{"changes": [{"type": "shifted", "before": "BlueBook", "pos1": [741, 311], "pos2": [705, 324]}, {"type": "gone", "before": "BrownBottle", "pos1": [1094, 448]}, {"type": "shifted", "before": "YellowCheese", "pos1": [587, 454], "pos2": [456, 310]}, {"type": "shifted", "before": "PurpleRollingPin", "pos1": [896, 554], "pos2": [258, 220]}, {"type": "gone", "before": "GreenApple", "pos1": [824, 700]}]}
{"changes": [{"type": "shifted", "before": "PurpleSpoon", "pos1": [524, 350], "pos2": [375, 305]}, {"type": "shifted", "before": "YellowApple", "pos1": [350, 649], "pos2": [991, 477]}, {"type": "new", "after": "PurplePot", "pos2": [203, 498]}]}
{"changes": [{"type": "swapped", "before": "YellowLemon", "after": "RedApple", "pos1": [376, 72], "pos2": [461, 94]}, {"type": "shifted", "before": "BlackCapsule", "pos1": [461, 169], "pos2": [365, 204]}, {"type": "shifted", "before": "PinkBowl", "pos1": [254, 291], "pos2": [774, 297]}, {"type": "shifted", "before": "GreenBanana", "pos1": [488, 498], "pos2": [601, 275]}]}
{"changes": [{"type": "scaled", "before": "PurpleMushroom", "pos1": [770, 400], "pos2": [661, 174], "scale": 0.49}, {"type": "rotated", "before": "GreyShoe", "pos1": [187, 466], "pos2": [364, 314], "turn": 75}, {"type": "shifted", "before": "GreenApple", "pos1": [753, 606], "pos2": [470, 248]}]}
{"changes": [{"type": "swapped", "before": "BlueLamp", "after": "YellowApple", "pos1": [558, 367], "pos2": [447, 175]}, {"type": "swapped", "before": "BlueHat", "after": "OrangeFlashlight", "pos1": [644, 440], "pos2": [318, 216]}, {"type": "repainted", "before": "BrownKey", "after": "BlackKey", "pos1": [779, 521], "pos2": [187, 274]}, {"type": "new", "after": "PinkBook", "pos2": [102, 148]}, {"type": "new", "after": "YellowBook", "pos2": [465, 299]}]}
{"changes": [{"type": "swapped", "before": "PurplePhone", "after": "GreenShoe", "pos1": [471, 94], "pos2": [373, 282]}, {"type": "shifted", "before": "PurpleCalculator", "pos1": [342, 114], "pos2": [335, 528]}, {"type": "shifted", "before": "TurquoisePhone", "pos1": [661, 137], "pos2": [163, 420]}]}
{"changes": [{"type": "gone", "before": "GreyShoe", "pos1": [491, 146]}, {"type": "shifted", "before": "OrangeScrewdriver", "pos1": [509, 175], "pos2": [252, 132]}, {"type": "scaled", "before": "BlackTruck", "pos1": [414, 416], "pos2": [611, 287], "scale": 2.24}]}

TASK DESCRIPTION: Every line of the data should be output exactly as it was given.

ANSWER SPACE:
{"changes": [{"type": "shifted", "before": "BlueBook", "pos1": [741, 311], "pos2": [705, 324]}, {"type": "gone", "before": "BrownBottle", "pos1": [1094, 448]}, {"type": "shifted", "before": "YellowCheese", "pos1": [587, 454], "pos2": [456, 310]}, {"type": "shifted", "before": "PurpleRollingPin", "pos1": [896, 554], "pos2": [258, 220]}, {"type": "gone", "before": "GreenApple", "pos1": [824, 700]}]}
{"changes": [{"type": "shifted", "before": "PurpleSpoon", "pos1": [524, 350], "pos2": [375, 305]}, {"type": "shifted", "before": "YellowApple", "pos1": [350, 649], "pos2": [991, 477]}, {"type": "new", "after": "PurplePot", "pos2": [203, 498]}]}
{"changes": [{"type": "swapped", "before": "YellowLemon", "after": "RedApple", "pos1": [376, 72], "pos2": [461, 94]}, {"type": "shifted", "before": "BlackCapsule", "pos1": [461, 169], "pos2": [365, 204]}, {"type": "shifted", "before": "PinkBowl", "pos1": [254, 291], "pos2": [774, 297]}, {"type": "shifted", "before": "GreenBanana", "pos1": [488, 498], "pos2": [601, 275]}]}
{"changes": [{"type": "scaled", "before": "PurpleMushroom", "pos1": [770, 400], "pos2": [661, 174], "scale": 0.49}, {"type": "rotated", "before": "GreyShoe", "pos1": [187, 466], "pos2": [364, 314], "turn": 75}, {"type": "shifted", "before": "GreenApple", "pos1": [753, 606], "pos2": [470, 248]}]}
{"changes": [{"type": "swapped", "before": "BlueLamp", "after": "YellowApple", "pos1": [558, 367], "pos2": [447, 175]}, {"type": "swapped", "before": "BlueHat", "after": "OrangeFlashlight", "pos1": [644, 440], "pos2": [318, 216]}, {"type": "repainted", "before": "BrownKey", "after": "BlackKey", "pos1": [779, 521], "pos2": [187, 274]}, {"type": "new", "after": "PinkBook", "pos2": [102, 148]}, {"type": "new", "after": "YellowBook", "pos2": [465, 299]}]}
{"changes": [{"type": "swapped", "before": "PurplePhone", "after": "GreenShoe", "pos1": [471, 94], "pos2": [373, 282]}, {"type": "shifted", "before": "PurpleCalculator", "pos1": [342, 114], "pos2": [335, 528]}, {"type": "shifted", "before": "TurquoisePhone", "pos1": [661, 137], "pos2": [163, 420]}]}
{"changes": [{"type": "gone", "before": "GreyShoe", "pos1": [491, 146]}, {"type": "shifted", "before": "OrangeScrewdriver", "pos1": [509, 175], "pos2": [252, 132]}, {"type": "scaled", "before": "BlackTruck", "pos1": [414, 416], "pos2": [611, 287], "scale": 2.24}]}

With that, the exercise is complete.